How to complete this task:
In the data, find each line where the word "plane" appears and list that line.

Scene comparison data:
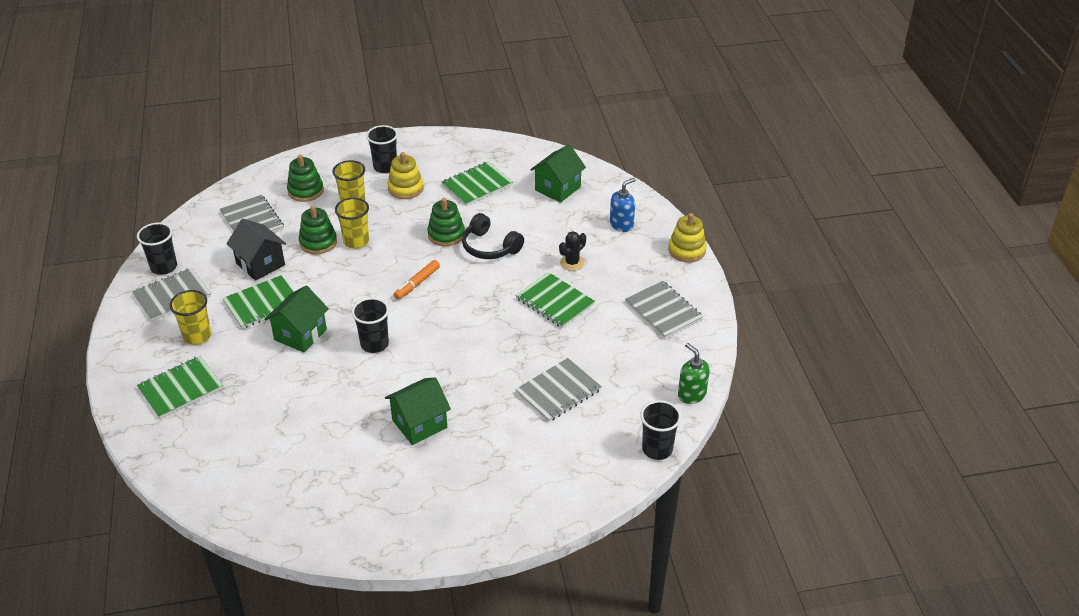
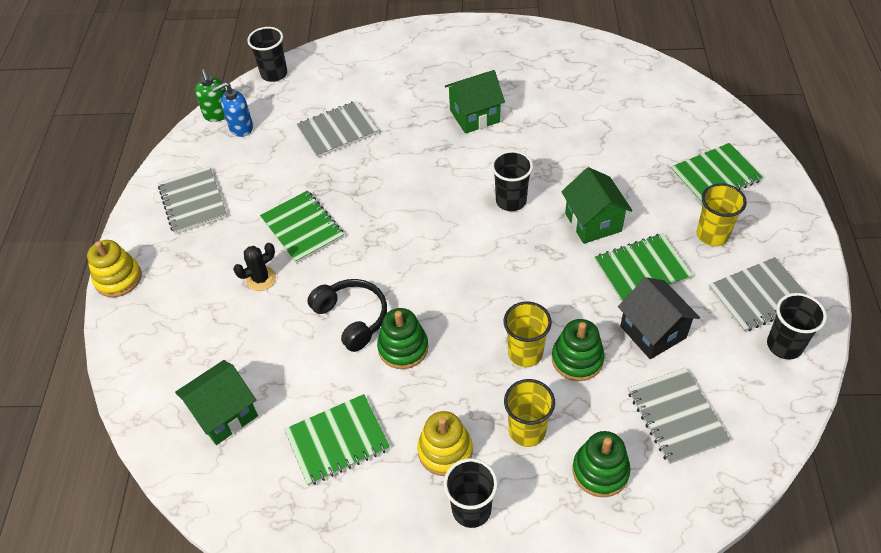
camera: 165 degrees left, 10 degrees up
(300, 334) = (593, 222): green house -> green house turned 60 degrees counterclockwise
(417, 283) = (453, 273): orange marker -> none
(621, 225) = (172, 331): blue soap dispenser -> blue soap dispenser (241, 128)

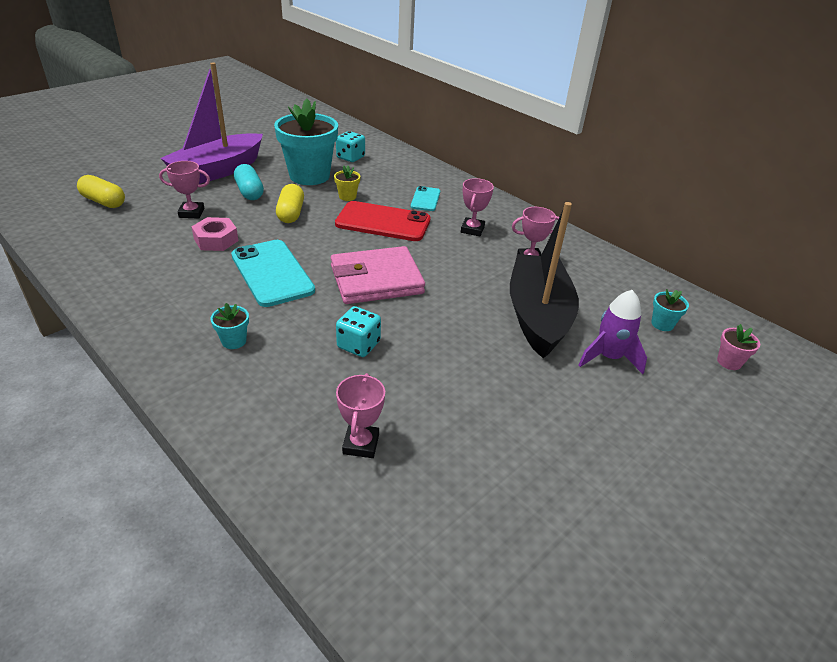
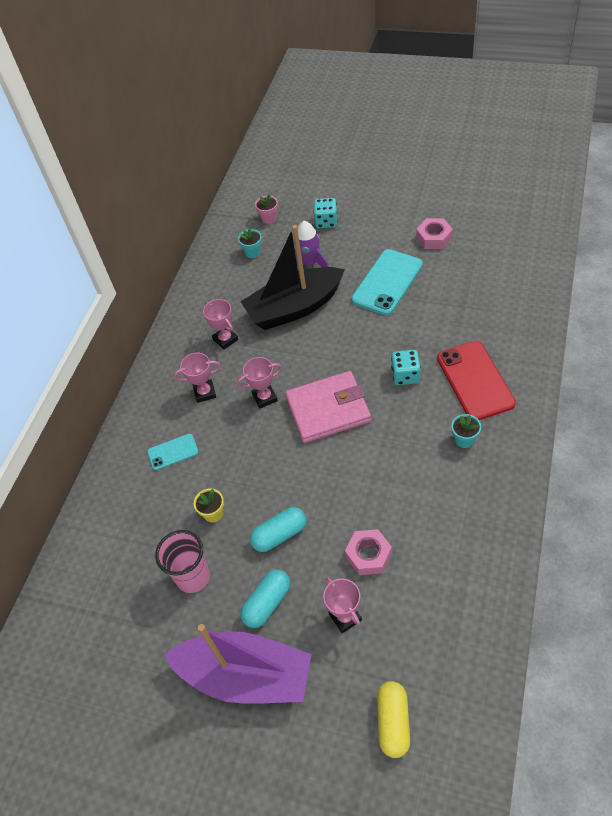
camera: 110 degrees left, 15 degrees up
(272, 273) = (376, 477): turquoise phone -> turquoise phone (387, 282)
(291, 213) = (280, 535): yellow capsule -> turquoise capsule
(309, 176) = (193, 577): turquoise flower pot -> pink cup
(350, 157) = (121, 571): turquoise dice -> turquoise dice (326, 222)
(361, 444) = (477, 327): pink trophy -> pink trophy (265, 397)
(376, 280) = (328, 410): pink wallet -> pink wallet turned 60 degrees counterclockwise
(383, 222) = (240, 457): red phone -> red phone (475, 380)
(579, 508) = (434, 238): none -> pink nut

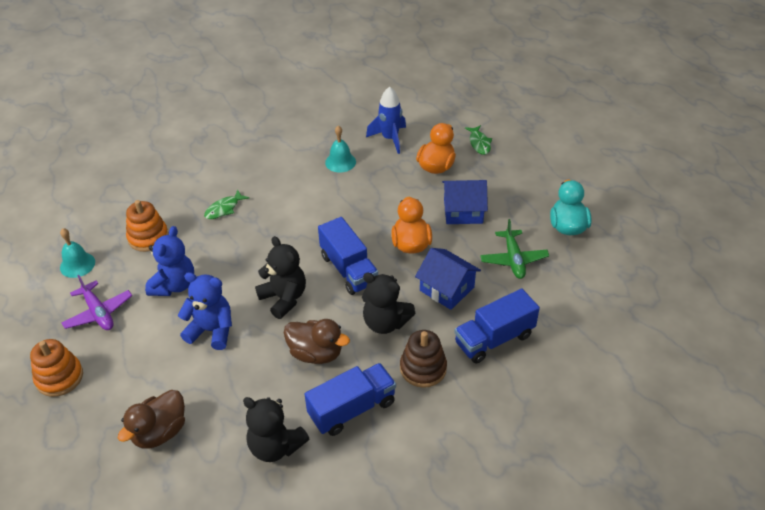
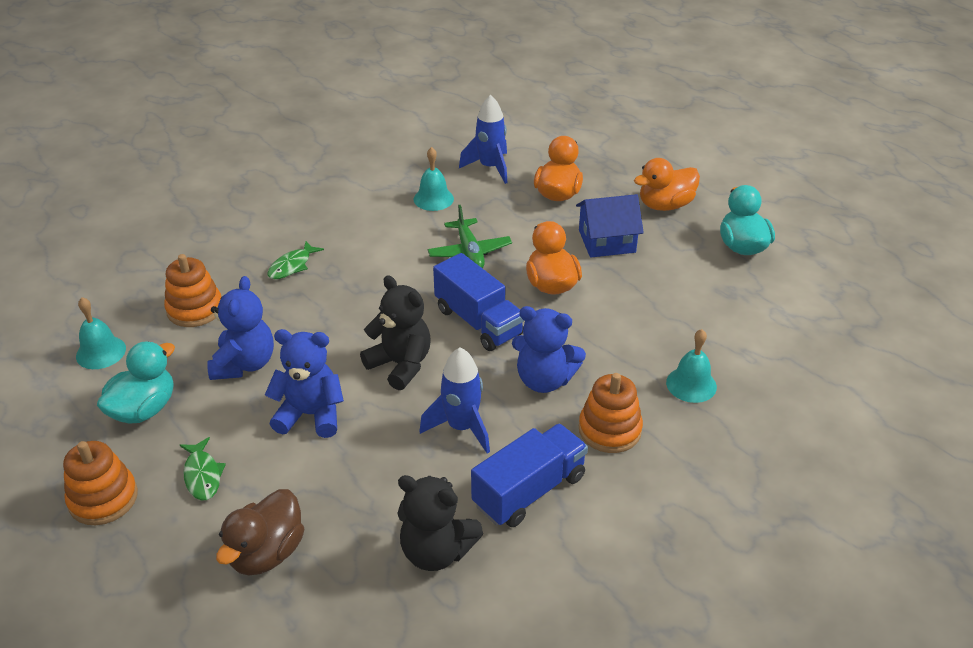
camera: 10 degrees left, 5 degrees down
(98, 313) = (144, 409): purple plane -> turquoise duck
(316, 353) = (461, 427): brown duck -> blue rocket
(385, 322) = (544, 380): black teddy bear -> blue teddy bear
(423, 368) = (609, 430): brown stacking toy -> orange stacking toy
(447, 289) = (612, 332): blue house -> none
(479, 143) = (604, 164): green fish -> green fish (202, 475)
(494, 339) = (691, 384): blue truck -> turquoise bell
(513, 259) = (687, 290): green plane -> green plane (469, 252)
(517, 184) = (665, 205): none -> orange duck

Your response:
(98, 313) = (144, 409): purple plane -> turquoise duck
(513, 259) = (687, 290): green plane -> green plane (469, 252)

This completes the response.